* GOAL OF THE EXERCISE
Search the records for the word "white" and report each line that has it.

* DATA SHOWN
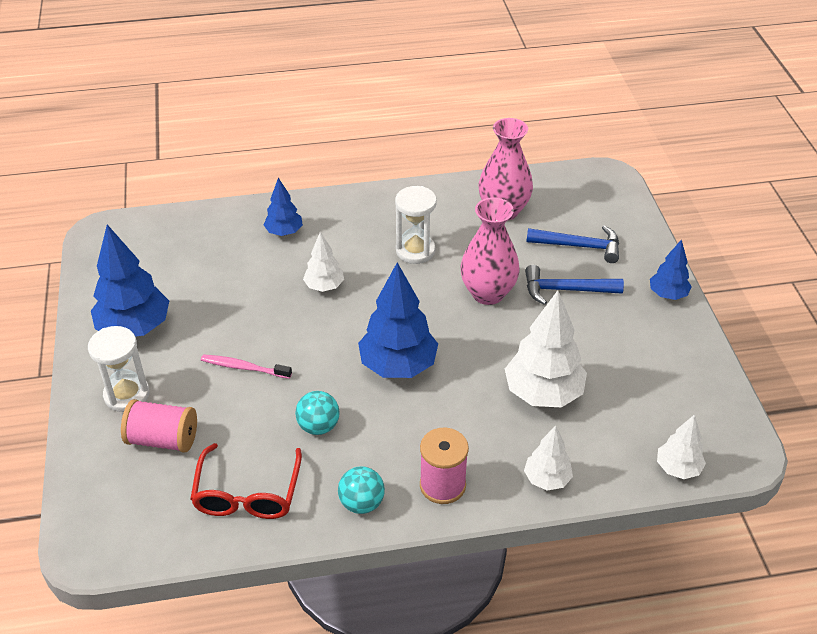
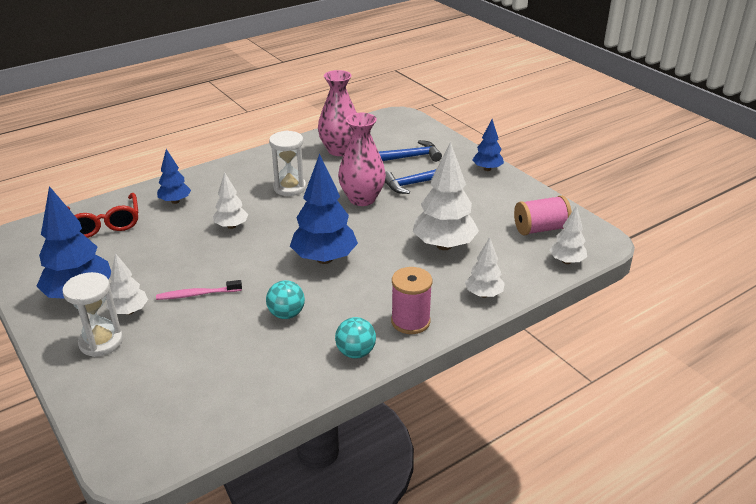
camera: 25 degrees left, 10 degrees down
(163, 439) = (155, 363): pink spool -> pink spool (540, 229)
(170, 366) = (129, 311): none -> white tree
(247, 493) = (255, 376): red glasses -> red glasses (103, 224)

--

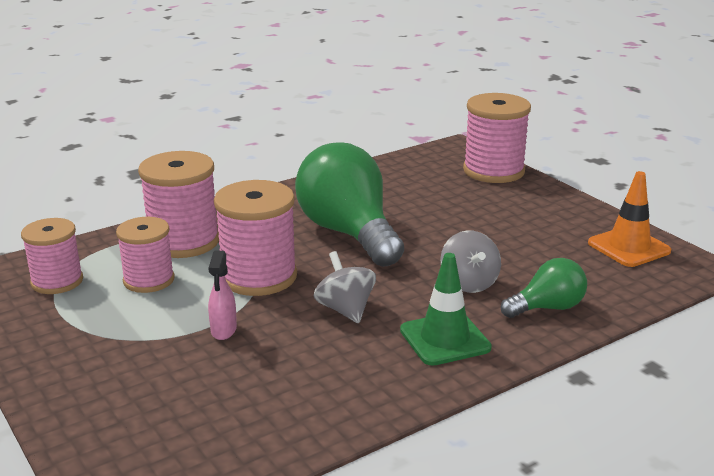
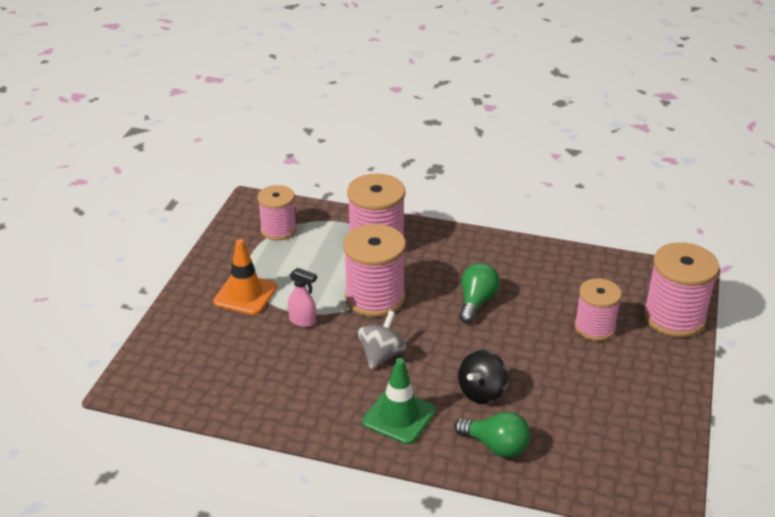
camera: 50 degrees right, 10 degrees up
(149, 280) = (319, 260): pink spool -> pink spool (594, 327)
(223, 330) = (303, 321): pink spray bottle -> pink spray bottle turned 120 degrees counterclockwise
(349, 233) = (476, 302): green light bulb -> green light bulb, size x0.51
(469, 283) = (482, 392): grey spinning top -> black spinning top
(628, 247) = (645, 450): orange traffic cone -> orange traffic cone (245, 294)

* * *

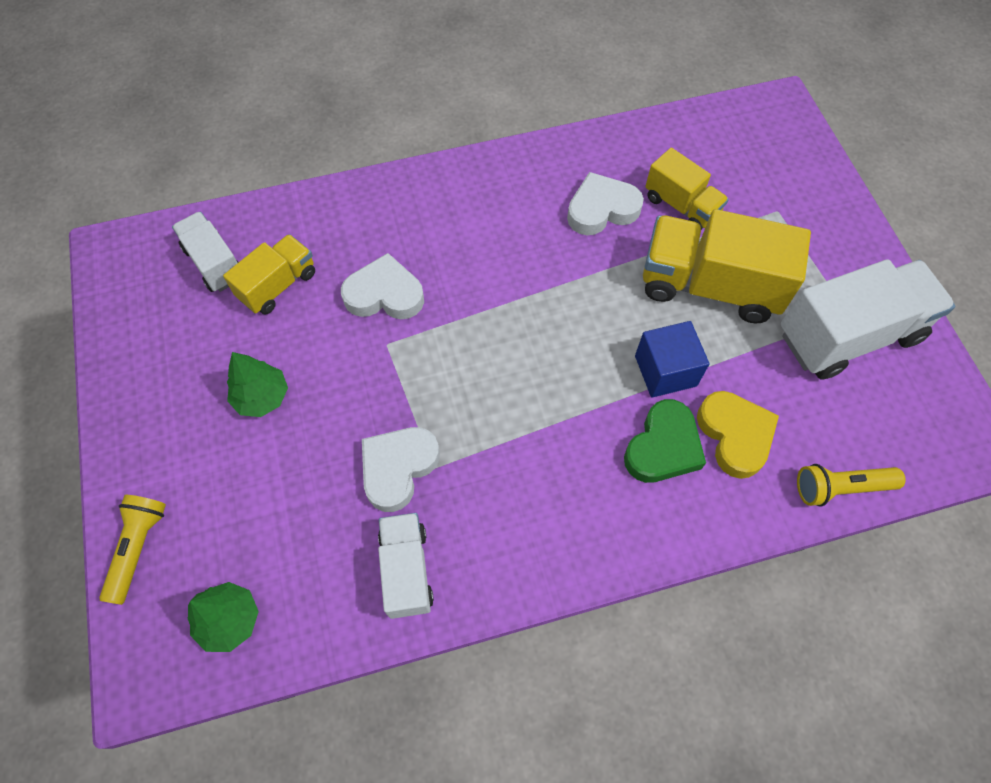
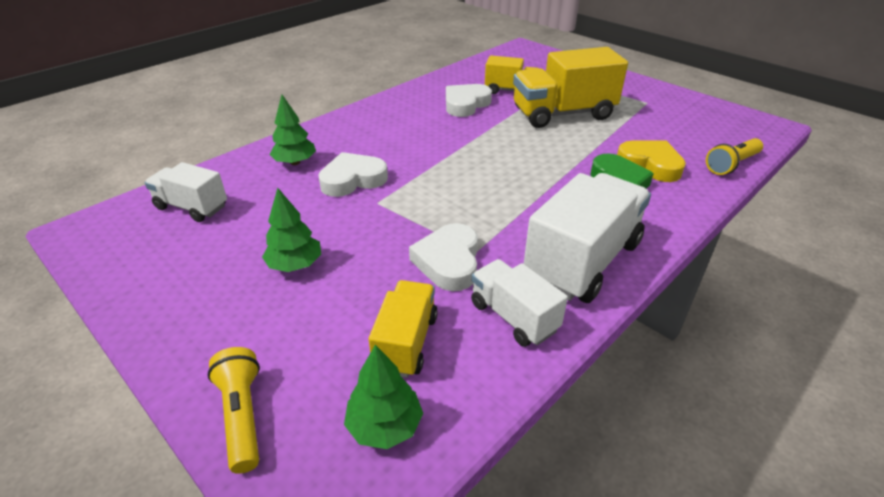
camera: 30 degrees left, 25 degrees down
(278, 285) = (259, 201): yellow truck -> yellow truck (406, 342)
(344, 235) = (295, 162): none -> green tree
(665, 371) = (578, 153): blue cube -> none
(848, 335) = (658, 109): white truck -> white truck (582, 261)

* RESPONSE TO THE TASK
(170, 366) = (129, 311): none -> white tree
(848, 335) = (658, 109): white truck -> white truck (582, 261)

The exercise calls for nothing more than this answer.